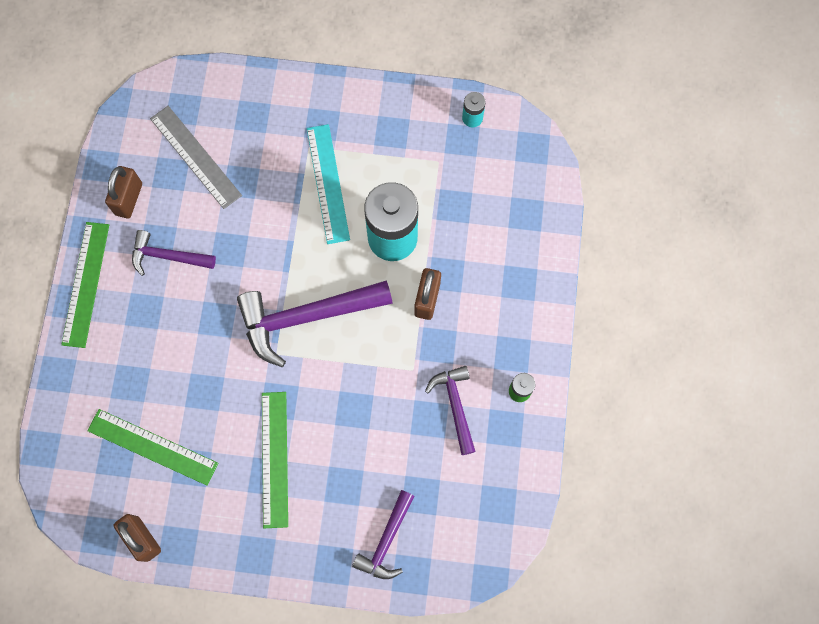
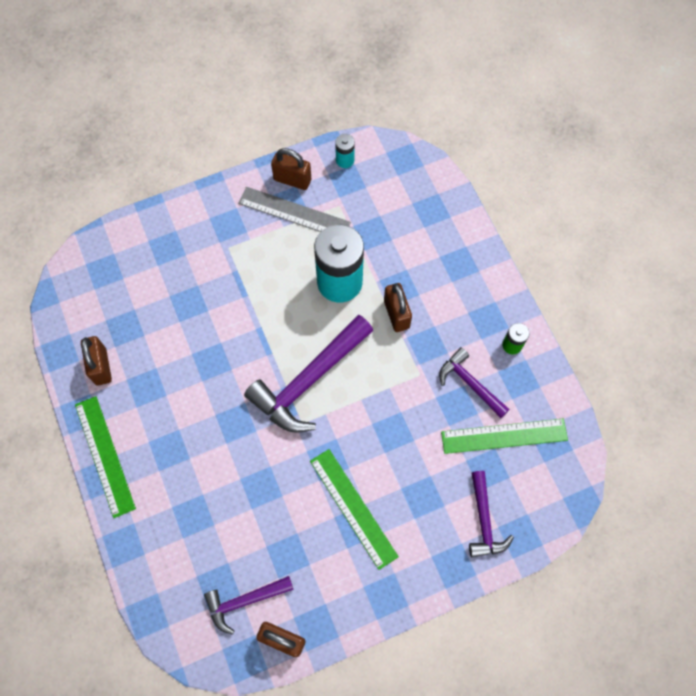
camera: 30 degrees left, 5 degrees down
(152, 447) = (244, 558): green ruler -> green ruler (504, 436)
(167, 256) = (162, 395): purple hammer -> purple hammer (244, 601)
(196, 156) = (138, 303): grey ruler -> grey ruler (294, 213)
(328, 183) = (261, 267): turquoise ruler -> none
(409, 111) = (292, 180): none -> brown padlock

---

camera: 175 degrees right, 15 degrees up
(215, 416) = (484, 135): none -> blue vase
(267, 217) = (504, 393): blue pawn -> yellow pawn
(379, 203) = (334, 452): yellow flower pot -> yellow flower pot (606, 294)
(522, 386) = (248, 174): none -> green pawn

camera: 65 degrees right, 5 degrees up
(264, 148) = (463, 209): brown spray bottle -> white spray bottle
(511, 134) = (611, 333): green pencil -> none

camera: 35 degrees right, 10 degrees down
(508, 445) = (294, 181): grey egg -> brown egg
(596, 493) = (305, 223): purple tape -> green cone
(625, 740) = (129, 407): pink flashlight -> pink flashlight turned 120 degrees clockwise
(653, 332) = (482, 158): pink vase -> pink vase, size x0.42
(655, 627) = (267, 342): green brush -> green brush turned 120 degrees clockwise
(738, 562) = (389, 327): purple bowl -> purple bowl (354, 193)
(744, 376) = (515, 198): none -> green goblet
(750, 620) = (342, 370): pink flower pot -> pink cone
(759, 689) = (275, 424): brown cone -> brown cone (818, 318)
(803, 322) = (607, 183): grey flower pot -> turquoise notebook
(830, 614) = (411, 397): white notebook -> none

* * *

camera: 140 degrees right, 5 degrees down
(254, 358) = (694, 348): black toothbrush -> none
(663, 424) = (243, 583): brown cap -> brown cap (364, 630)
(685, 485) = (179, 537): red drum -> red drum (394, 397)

The problem » Among the records above, find each line holding "white" and list it.

Result of this task »
(264, 148) = (463, 209): brown spray bottle -> white spray bottle
(830, 614) = (411, 397): white notebook -> none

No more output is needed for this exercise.